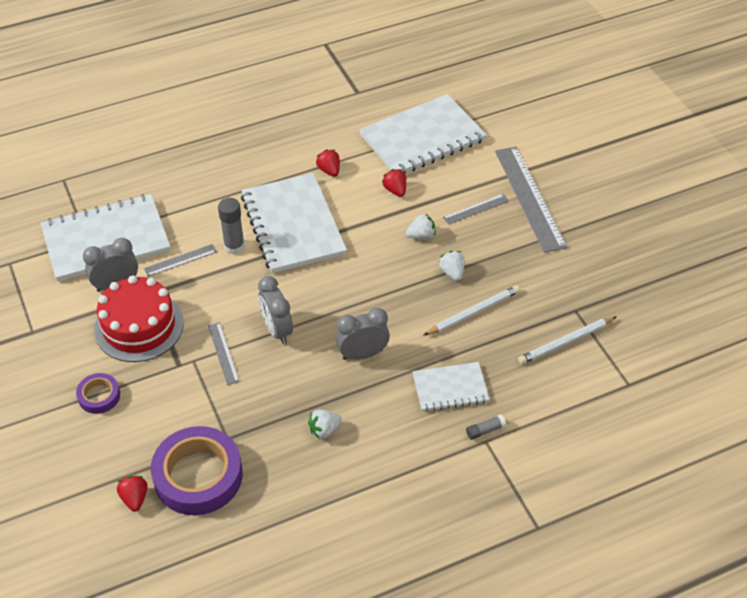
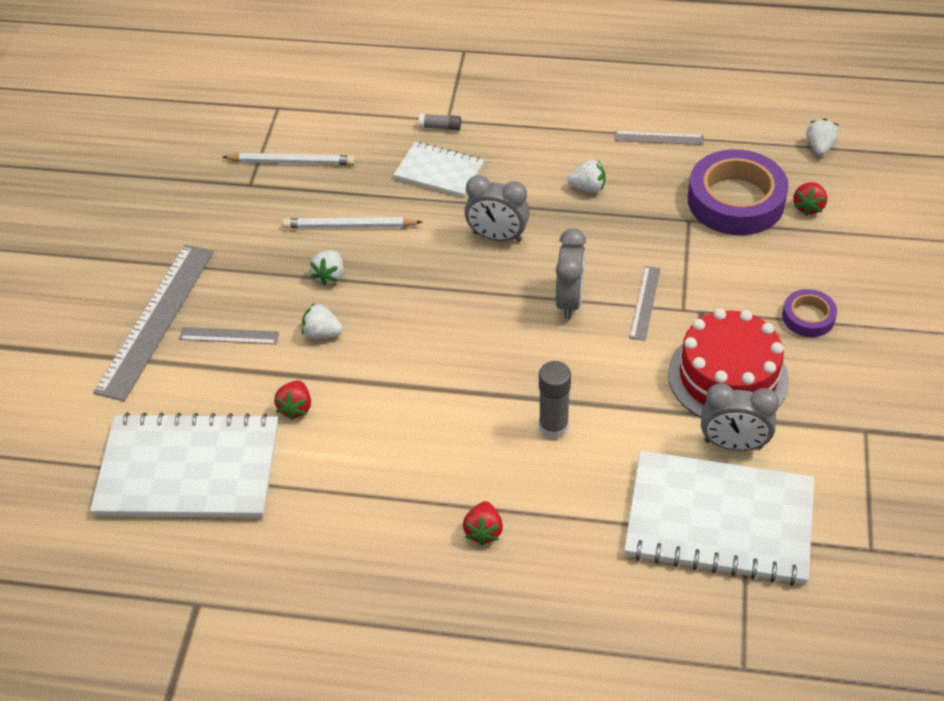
camera: 145 degrees left, 0 degrees up
grey ruler [144,244,217,277] -> grey ruler moved to [614,131,703,145]
white notebook [241,173,347,273] -> none
red strawberry [316,150,340,177] -> red strawberry moved to [463,501,503,546]
none -> white strawberry [806,119,839,156]

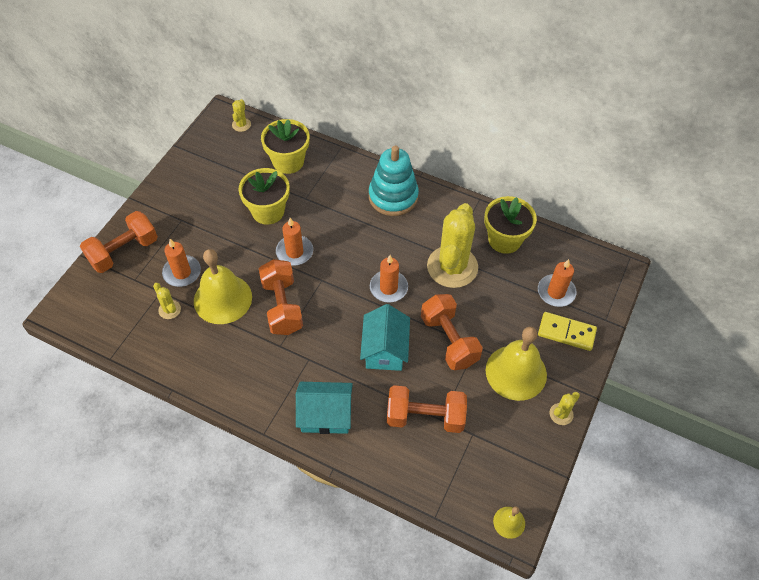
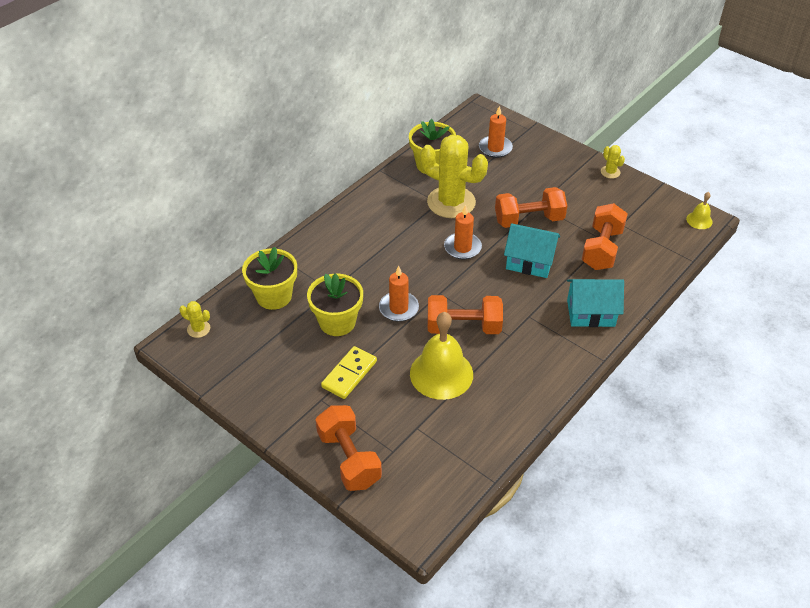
camera: 75 degrees left, 10 degrees down
yellow cactus [153,283,181,319] -> none
orange candle [162,239,201,287] -> none
turquoise house [296,382,353,434] -> turquoise house turned 75 degrees clockwise [567,279,624,327]
turquoise stacking toy [369,146,419,216] -> none
yellow bell [486,327,547,401] -> none
yellow domino [538,312,597,351] -> yellow domino moved to [321,346,377,399]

+++++

Goal of the exercise
Find "strawberry" in the preceding records. Copy each line that holds it.

Your solution
red strawberry [316,150,340,177] -> red strawberry moved to [463,501,503,546]
none -> white strawberry [806,119,839,156]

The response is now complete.